This exercise asks for every line of the material that contains the word "crimson".

Segment Open

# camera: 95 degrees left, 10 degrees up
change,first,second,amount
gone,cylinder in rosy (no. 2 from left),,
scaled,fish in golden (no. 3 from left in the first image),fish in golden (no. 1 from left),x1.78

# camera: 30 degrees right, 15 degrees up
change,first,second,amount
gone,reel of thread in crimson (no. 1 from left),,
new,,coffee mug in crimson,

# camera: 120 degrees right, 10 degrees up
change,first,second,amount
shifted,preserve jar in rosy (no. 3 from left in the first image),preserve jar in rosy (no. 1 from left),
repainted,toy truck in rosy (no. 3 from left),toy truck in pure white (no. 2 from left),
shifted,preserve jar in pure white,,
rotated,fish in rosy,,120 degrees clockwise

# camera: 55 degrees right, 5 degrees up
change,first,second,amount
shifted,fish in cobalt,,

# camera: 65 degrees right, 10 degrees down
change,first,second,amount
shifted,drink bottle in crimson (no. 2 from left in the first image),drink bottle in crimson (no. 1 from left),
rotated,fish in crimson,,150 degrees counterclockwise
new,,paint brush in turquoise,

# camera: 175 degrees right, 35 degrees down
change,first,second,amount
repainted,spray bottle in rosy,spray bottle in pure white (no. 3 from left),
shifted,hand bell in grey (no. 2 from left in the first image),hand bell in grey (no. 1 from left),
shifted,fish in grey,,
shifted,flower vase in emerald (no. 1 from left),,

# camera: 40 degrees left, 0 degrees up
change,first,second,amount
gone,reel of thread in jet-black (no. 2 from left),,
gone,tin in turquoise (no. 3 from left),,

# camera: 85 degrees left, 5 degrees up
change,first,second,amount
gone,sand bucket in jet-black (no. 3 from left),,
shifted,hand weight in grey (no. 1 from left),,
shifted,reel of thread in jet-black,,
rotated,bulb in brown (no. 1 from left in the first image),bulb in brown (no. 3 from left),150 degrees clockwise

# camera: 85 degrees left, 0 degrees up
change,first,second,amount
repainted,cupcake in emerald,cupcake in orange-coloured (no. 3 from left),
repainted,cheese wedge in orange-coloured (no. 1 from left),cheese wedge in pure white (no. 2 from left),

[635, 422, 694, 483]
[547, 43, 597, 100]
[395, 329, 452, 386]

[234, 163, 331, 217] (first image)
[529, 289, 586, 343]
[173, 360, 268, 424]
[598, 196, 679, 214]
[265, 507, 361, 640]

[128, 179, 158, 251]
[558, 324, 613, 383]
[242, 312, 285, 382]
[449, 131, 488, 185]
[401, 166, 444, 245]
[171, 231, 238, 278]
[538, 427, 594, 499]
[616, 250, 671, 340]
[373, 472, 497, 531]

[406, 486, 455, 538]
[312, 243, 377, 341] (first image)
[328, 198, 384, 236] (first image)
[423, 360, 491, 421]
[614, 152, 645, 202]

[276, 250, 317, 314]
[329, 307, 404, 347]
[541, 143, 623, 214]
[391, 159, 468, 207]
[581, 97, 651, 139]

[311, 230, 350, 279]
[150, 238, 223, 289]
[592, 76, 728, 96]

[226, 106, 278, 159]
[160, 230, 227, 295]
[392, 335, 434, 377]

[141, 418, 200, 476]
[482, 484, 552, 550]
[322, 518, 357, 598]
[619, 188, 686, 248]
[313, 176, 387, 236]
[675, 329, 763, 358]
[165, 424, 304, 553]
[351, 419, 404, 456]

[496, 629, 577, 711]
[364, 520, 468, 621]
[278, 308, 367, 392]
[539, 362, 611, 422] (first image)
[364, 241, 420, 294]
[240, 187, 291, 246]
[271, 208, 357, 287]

Segment Closed

* [Exercise response]
gone,reel of thread in crimson (no. 1 from left),,
new,,coffee mug in crimson,
shifted,drink bottle in crimson (no. 2 from left in the first image),drink bottle in crimson (no. 1 from left),
rotated,fish in crimson,,150 degrees counterclockwise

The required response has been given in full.